## Provided data
========
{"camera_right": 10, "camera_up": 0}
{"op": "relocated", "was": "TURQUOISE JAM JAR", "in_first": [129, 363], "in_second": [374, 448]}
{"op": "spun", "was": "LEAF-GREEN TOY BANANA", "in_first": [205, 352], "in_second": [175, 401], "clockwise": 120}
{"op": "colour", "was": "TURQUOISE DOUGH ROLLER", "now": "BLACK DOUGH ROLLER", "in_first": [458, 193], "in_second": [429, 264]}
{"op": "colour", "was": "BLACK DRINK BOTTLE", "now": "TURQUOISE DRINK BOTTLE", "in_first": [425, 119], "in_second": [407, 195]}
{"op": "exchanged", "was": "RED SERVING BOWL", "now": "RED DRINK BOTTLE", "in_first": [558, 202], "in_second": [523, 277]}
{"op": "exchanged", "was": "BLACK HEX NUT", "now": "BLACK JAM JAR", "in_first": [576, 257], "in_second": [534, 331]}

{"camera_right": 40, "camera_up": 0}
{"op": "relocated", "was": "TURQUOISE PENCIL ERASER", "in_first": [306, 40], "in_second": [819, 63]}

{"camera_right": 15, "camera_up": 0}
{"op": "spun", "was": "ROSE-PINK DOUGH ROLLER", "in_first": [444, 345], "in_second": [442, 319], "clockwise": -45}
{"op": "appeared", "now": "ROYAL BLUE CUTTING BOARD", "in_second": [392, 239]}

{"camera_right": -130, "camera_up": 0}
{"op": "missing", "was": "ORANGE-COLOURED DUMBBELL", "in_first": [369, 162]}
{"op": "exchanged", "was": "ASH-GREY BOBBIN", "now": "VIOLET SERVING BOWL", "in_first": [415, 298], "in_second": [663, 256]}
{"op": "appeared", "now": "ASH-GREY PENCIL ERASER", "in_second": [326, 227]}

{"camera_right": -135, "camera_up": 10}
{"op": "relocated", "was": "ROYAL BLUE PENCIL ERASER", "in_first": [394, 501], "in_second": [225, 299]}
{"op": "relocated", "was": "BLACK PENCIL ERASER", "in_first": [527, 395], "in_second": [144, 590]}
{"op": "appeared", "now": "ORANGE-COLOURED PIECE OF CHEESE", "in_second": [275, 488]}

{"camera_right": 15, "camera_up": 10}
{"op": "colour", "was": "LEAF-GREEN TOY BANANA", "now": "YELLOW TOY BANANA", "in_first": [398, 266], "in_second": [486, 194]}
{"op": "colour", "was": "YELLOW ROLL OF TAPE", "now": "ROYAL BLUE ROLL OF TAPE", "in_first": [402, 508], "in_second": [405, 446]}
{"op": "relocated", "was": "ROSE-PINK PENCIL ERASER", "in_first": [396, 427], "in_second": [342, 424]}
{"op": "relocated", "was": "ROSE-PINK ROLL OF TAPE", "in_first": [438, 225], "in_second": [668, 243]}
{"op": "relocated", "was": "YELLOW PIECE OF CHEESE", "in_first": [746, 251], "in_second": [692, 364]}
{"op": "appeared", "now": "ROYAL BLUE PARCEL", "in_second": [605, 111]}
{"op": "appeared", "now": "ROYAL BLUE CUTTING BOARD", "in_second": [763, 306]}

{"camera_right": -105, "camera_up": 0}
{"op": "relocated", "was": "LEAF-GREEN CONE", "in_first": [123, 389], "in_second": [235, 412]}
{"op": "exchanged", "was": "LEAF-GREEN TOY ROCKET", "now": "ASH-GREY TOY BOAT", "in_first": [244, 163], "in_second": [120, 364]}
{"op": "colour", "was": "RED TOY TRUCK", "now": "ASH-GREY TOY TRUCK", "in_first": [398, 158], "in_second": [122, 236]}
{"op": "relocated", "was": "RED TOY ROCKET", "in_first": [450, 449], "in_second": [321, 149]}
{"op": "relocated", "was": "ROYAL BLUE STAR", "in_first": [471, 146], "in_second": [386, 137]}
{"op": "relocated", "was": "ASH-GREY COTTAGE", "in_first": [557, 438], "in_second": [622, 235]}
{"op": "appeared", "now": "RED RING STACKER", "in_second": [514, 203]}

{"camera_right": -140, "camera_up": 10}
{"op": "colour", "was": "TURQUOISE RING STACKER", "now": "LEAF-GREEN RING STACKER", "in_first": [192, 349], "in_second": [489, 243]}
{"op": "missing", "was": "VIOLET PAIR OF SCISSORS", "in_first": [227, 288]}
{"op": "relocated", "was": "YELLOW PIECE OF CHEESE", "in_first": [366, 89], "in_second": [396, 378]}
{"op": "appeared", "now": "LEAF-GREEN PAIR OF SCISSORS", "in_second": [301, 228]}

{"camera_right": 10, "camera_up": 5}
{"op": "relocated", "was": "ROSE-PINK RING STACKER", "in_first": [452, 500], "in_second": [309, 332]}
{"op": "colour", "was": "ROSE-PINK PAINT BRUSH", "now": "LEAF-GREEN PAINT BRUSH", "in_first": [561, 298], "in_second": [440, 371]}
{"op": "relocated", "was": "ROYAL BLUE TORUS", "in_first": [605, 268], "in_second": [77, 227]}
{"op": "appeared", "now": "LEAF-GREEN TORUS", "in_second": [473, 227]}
========
## Activity
Search the entries above for lines holding the string "DRINK", then report only how many there are.

## Task result
2